What this task involves :: Please write out exactly the lines of the data below from the line holding "appeared,,,notebook (blue),<439 443" through the line holding "missing,apple (red),<409 356", and leave out the rest.

Exercise materials ::

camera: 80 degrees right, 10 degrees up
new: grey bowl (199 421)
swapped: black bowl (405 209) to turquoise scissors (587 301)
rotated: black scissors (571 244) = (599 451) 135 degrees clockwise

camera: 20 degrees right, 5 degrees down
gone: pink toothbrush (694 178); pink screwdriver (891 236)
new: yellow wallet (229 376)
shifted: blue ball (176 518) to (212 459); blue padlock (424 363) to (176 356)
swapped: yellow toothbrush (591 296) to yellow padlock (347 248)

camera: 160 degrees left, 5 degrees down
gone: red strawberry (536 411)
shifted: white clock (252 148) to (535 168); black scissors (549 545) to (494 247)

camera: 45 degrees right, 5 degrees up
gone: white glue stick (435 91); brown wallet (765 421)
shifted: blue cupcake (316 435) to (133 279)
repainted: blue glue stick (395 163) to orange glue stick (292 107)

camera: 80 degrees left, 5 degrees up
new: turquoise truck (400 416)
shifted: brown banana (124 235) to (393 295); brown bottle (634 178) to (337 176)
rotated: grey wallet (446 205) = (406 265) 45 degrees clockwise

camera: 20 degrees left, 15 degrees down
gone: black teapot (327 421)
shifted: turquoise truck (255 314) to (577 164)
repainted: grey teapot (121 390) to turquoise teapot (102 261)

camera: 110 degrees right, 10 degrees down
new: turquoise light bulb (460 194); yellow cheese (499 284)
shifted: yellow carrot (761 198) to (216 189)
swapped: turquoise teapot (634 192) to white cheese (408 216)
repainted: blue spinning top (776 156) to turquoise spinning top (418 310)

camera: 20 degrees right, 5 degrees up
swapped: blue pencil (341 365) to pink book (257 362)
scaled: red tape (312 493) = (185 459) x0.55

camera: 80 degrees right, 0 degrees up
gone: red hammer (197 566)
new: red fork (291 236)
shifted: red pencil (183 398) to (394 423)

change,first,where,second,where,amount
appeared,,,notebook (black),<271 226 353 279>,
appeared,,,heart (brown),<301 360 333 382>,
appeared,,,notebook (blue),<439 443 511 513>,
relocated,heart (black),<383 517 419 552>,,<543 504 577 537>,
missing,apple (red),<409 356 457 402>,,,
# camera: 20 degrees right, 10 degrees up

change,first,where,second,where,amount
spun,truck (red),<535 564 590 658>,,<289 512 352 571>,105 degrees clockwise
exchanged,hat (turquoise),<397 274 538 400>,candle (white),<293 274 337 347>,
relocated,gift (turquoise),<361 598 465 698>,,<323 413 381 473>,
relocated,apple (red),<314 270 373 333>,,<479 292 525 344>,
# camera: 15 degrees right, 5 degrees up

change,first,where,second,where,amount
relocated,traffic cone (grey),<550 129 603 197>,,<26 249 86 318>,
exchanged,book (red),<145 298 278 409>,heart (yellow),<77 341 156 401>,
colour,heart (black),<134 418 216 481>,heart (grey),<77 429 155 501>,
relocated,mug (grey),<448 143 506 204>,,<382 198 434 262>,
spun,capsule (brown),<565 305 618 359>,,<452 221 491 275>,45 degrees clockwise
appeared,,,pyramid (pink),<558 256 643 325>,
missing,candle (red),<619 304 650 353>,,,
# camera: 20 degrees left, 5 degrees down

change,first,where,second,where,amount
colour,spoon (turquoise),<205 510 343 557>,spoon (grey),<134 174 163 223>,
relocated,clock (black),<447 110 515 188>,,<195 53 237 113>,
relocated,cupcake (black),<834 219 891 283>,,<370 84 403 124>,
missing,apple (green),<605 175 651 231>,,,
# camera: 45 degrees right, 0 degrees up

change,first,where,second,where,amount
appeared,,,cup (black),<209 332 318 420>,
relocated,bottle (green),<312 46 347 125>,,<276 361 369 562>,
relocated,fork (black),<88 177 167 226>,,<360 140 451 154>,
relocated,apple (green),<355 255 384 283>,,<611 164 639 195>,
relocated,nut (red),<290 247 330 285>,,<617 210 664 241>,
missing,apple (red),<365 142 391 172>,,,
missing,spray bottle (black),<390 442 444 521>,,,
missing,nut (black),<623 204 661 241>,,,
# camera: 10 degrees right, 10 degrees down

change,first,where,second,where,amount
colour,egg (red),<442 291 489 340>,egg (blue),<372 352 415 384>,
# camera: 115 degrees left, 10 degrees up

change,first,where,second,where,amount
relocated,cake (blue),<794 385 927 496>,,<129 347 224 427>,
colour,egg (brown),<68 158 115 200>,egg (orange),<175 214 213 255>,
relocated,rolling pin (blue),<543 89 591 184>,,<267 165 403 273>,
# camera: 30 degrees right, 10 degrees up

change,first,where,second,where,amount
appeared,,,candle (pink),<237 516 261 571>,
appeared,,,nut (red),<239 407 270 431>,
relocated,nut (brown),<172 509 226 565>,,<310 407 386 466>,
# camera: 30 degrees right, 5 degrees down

Solution to this task ::
appeared,,,notebook (blue),<439 443 511 513>,
relocated,heart (black),<383 517 419 552>,,<543 504 577 537>,
missing,apple (red),<409 356 457 402>,,,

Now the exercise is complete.